## What is required
Give back the lines of the records exactly, starting at the first and ending at the one with "blue soap dispenser: 10 -> 8".

## Data for analysis
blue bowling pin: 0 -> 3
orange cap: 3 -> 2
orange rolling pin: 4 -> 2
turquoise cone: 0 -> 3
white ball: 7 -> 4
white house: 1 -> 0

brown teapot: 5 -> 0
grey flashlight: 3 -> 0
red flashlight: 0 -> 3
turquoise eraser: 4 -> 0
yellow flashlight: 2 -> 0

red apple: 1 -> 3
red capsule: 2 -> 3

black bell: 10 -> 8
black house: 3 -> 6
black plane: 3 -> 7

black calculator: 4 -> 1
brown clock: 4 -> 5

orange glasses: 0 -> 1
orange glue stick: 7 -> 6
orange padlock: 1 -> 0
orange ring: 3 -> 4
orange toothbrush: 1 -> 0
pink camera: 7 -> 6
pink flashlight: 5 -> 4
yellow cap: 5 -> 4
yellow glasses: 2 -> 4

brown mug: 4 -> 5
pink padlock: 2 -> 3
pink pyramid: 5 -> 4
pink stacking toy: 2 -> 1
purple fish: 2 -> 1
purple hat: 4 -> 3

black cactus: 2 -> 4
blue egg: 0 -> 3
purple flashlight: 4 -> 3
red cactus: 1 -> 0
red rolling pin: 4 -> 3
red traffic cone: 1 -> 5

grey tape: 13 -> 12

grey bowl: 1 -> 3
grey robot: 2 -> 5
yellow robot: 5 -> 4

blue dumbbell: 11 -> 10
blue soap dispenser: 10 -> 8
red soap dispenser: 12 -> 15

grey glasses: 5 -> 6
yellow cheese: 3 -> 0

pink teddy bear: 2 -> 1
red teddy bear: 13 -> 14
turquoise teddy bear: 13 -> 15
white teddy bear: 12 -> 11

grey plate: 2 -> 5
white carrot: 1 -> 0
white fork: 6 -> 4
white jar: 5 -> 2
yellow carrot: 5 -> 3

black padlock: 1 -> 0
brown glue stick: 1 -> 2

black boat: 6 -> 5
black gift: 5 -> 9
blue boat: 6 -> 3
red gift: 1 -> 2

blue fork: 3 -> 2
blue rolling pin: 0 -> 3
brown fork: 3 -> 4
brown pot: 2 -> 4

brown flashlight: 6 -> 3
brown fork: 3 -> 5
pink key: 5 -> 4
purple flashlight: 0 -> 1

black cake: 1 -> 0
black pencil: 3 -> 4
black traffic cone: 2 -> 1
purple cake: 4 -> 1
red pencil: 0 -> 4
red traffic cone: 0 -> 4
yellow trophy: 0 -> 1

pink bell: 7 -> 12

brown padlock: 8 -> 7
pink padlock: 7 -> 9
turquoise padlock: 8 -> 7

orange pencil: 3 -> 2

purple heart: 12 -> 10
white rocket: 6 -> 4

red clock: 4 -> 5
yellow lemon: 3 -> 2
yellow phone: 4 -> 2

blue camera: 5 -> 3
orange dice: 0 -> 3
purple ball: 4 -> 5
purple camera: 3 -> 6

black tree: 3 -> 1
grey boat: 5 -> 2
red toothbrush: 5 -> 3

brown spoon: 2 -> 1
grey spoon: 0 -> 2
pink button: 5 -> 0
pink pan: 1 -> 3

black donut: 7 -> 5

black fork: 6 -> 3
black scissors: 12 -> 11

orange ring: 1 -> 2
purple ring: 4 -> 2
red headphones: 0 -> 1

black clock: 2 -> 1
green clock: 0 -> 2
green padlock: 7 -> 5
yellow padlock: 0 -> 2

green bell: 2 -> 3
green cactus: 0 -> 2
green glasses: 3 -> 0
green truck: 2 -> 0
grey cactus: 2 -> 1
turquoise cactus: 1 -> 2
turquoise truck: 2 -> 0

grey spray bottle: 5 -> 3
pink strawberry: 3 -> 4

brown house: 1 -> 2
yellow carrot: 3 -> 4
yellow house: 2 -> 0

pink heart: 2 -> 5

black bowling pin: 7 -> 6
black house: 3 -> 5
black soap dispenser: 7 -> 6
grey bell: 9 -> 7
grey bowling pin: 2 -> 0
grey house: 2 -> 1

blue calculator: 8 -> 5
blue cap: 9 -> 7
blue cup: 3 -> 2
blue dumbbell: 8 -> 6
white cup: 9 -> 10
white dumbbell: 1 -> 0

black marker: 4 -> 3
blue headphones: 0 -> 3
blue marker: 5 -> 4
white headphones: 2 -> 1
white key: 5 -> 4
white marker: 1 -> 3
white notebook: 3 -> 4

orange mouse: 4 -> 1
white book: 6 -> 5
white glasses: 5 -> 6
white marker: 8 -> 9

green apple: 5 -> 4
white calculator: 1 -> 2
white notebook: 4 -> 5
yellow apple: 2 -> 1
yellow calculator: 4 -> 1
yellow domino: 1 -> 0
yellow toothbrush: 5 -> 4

## Solved problem
blue bowling pin: 0 -> 3
orange cap: 3 -> 2
orange rolling pin: 4 -> 2
turquoise cone: 0 -> 3
white ball: 7 -> 4
white house: 1 -> 0

brown teapot: 5 -> 0
grey flashlight: 3 -> 0
red flashlight: 0 -> 3
turquoise eraser: 4 -> 0
yellow flashlight: 2 -> 0

red apple: 1 -> 3
red capsule: 2 -> 3

black bell: 10 -> 8
black house: 3 -> 6
black plane: 3 -> 7

black calculator: 4 -> 1
brown clock: 4 -> 5

orange glasses: 0 -> 1
orange glue stick: 7 -> 6
orange padlock: 1 -> 0
orange ring: 3 -> 4
orange toothbrush: 1 -> 0
pink camera: 7 -> 6
pink flashlight: 5 -> 4
yellow cap: 5 -> 4
yellow glasses: 2 -> 4

brown mug: 4 -> 5
pink padlock: 2 -> 3
pink pyramid: 5 -> 4
pink stacking toy: 2 -> 1
purple fish: 2 -> 1
purple hat: 4 -> 3

black cactus: 2 -> 4
blue egg: 0 -> 3
purple flashlight: 4 -> 3
red cactus: 1 -> 0
red rolling pin: 4 -> 3
red traffic cone: 1 -> 5

grey tape: 13 -> 12

grey bowl: 1 -> 3
grey robot: 2 -> 5
yellow robot: 5 -> 4

blue dumbbell: 11 -> 10
blue soap dispenser: 10 -> 8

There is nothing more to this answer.